(Given entries)

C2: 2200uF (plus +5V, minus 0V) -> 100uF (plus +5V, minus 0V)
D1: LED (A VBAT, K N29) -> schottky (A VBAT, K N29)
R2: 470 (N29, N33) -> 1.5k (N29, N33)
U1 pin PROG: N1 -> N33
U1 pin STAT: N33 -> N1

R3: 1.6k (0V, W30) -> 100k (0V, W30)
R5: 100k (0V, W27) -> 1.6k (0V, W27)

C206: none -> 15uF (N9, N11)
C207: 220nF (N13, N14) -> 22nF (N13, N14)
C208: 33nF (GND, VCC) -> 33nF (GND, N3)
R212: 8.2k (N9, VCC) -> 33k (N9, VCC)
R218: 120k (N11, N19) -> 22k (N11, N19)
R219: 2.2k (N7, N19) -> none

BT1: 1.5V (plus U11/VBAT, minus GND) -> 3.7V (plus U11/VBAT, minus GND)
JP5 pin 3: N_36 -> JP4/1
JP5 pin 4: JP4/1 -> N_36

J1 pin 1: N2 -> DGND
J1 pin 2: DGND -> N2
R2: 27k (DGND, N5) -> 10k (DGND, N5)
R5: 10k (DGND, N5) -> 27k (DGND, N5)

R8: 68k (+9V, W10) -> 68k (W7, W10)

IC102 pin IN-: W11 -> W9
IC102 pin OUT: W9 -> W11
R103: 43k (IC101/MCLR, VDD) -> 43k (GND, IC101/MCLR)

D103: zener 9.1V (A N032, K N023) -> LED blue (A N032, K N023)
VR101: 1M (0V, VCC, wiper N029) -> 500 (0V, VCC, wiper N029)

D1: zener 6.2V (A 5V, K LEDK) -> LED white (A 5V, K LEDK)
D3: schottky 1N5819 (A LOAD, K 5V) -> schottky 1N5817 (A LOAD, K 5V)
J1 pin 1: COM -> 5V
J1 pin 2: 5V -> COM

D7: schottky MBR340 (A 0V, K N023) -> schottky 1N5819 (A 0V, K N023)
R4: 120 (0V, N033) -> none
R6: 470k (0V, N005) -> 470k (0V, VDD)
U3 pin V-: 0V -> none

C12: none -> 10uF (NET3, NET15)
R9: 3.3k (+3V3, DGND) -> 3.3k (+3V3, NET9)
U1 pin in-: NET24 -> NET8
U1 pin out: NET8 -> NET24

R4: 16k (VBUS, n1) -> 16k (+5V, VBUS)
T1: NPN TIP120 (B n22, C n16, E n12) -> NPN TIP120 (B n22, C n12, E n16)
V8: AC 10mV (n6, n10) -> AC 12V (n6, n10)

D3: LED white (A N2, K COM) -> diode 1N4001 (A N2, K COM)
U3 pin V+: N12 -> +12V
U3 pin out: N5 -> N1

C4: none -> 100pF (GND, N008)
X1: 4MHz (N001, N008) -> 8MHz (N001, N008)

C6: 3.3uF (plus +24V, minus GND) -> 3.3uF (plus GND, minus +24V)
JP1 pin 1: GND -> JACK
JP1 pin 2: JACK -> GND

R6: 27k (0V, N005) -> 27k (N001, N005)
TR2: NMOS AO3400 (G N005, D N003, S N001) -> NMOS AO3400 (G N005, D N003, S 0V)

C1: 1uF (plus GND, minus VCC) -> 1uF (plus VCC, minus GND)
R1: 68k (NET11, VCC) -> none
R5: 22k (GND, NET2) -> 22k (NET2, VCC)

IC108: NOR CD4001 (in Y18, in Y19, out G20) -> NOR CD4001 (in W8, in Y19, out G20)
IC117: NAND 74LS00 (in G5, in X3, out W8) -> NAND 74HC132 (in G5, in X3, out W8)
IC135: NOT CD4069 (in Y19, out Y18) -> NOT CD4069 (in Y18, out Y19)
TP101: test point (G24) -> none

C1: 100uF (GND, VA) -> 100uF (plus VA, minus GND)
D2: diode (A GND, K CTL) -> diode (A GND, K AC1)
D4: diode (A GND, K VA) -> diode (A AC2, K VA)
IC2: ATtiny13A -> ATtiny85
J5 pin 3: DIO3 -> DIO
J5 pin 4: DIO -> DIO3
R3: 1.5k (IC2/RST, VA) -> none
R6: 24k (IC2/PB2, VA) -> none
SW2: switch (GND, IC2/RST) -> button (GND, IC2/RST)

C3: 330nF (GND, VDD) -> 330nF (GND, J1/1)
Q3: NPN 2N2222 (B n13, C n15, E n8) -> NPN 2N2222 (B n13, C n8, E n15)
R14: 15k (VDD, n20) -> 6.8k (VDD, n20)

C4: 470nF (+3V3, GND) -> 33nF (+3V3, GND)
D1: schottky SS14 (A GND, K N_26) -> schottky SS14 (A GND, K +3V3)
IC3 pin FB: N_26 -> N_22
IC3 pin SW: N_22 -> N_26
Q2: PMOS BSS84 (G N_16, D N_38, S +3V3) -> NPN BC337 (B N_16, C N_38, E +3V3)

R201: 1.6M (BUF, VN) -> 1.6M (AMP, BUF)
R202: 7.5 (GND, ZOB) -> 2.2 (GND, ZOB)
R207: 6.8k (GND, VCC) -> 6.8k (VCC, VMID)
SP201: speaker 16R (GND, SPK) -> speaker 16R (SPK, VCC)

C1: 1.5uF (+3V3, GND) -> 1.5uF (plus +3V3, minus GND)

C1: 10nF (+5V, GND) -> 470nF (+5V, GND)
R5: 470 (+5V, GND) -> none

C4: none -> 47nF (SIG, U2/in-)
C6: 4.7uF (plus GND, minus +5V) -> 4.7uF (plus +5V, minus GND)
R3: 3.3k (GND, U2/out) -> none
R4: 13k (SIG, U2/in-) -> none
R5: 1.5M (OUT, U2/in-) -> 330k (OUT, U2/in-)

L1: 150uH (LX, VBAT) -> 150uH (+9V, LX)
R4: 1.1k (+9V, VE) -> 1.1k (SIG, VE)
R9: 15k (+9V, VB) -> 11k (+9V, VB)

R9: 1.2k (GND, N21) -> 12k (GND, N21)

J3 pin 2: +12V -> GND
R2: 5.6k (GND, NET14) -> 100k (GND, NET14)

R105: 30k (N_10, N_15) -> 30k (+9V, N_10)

(End Given entries)

■ **What to work on**:
Return every line above where "schottky" appears.

■ **Answer area**:
D1: LED (A VBAT, K N29) -> schottky (A VBAT, K N29)
D3: schottky 1N5819 (A LOAD, K 5V) -> schottky 1N5817 (A LOAD, K 5V)
D7: schottky MBR340 (A 0V, K N023) -> schottky 1N5819 (A 0V, K N023)
D1: schottky SS14 (A GND, K N_26) -> schottky SS14 (A GND, K +3V3)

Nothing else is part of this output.